(Edit difference data)
=== Section Start ===
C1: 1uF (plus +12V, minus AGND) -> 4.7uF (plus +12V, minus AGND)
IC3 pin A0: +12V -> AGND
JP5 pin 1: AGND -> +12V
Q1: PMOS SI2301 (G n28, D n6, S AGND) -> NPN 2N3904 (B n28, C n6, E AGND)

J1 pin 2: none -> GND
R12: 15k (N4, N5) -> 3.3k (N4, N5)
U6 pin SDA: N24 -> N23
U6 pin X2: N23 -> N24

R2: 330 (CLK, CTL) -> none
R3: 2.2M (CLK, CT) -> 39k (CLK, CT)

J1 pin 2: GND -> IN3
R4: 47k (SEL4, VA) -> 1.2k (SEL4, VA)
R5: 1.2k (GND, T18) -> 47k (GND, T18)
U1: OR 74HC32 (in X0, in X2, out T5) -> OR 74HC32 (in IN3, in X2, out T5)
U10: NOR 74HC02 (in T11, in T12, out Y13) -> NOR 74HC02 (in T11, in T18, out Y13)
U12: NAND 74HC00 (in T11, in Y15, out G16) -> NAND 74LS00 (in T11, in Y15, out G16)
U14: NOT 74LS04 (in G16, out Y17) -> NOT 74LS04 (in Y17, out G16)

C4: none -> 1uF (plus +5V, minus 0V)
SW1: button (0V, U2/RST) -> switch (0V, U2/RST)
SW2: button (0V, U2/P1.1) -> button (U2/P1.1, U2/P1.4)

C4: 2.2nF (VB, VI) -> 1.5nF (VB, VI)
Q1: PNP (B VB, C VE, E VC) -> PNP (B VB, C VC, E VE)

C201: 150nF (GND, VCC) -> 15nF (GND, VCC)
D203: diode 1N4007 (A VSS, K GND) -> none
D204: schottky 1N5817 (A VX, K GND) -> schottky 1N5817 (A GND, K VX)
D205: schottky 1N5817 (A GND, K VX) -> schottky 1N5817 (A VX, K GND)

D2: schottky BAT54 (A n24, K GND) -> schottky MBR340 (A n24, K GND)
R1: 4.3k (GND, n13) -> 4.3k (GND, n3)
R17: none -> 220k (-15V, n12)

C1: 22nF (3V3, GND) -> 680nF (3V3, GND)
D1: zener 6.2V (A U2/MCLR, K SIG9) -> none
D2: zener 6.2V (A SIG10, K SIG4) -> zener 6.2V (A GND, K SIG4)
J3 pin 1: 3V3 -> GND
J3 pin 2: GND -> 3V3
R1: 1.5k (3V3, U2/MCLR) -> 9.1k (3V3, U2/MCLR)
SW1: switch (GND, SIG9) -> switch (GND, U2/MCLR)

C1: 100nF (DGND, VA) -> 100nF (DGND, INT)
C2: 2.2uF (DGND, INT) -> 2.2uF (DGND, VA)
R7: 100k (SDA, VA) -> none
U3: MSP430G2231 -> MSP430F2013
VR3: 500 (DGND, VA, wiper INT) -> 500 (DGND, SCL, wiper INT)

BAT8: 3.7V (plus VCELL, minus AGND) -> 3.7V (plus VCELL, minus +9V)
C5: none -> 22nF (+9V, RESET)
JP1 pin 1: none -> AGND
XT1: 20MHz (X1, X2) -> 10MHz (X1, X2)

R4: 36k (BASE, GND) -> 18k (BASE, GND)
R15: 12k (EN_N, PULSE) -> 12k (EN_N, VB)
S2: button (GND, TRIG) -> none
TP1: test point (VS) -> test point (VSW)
=== Section End ===
The problem: Copy the data above in its entirety, exactly as given.

Expected answer:
C1: 1uF (plus +12V, minus AGND) -> 4.7uF (plus +12V, minus AGND)
IC3 pin A0: +12V -> AGND
JP5 pin 1: AGND -> +12V
Q1: PMOS SI2301 (G n28, D n6, S AGND) -> NPN 2N3904 (B n28, C n6, E AGND)

J1 pin 2: none -> GND
R12: 15k (N4, N5) -> 3.3k (N4, N5)
U6 pin SDA: N24 -> N23
U6 pin X2: N23 -> N24

R2: 330 (CLK, CTL) -> none
R3: 2.2M (CLK, CT) -> 39k (CLK, CT)

J1 pin 2: GND -> IN3
R4: 47k (SEL4, VA) -> 1.2k (SEL4, VA)
R5: 1.2k (GND, T18) -> 47k (GND, T18)
U1: OR 74HC32 (in X0, in X2, out T5) -> OR 74HC32 (in IN3, in X2, out T5)
U10: NOR 74HC02 (in T11, in T12, out Y13) -> NOR 74HC02 (in T11, in T18, out Y13)
U12: NAND 74HC00 (in T11, in Y15, out G16) -> NAND 74LS00 (in T11, in Y15, out G16)
U14: NOT 74LS04 (in G16, out Y17) -> NOT 74LS04 (in Y17, out G16)

C4: none -> 1uF (plus +5V, minus 0V)
SW1: button (0V, U2/RST) -> switch (0V, U2/RST)
SW2: button (0V, U2/P1.1) -> button (U2/P1.1, U2/P1.4)

C4: 2.2nF (VB, VI) -> 1.5nF (VB, VI)
Q1: PNP (B VB, C VE, E VC) -> PNP (B VB, C VC, E VE)

C201: 150nF (GND, VCC) -> 15nF (GND, VCC)
D203: diode 1N4007 (A VSS, K GND) -> none
D204: schottky 1N5817 (A VX, K GND) -> schottky 1N5817 (A GND, K VX)
D205: schottky 1N5817 (A GND, K VX) -> schottky 1N5817 (A VX, K GND)

D2: schottky BAT54 (A n24, K GND) -> schottky MBR340 (A n24, K GND)
R1: 4.3k (GND, n13) -> 4.3k (GND, n3)
R17: none -> 220k (-15V, n12)

C1: 22nF (3V3, GND) -> 680nF (3V3, GND)
D1: zener 6.2V (A U2/MCLR, K SIG9) -> none
D2: zener 6.2V (A SIG10, K SIG4) -> zener 6.2V (A GND, K SIG4)
J3 pin 1: 3V3 -> GND
J3 pin 2: GND -> 3V3
R1: 1.5k (3V3, U2/MCLR) -> 9.1k (3V3, U2/MCLR)
SW1: switch (GND, SIG9) -> switch (GND, U2/MCLR)

C1: 100nF (DGND, VA) -> 100nF (DGND, INT)
C2: 2.2uF (DGND, INT) -> 2.2uF (DGND, VA)
R7: 100k (SDA, VA) -> none
U3: MSP430G2231 -> MSP430F2013
VR3: 500 (DGND, VA, wiper INT) -> 500 (DGND, SCL, wiper INT)

BAT8: 3.7V (plus VCELL, minus AGND) -> 3.7V (plus VCELL, minus +9V)
C5: none -> 22nF (+9V, RESET)
JP1 pin 1: none -> AGND
XT1: 20MHz (X1, X2) -> 10MHz (X1, X2)

R4: 36k (BASE, GND) -> 18k (BASE, GND)
R15: 12k (EN_N, PULSE) -> 12k (EN_N, VB)
S2: button (GND, TRIG) -> none
TP1: test point (VS) -> test point (VSW)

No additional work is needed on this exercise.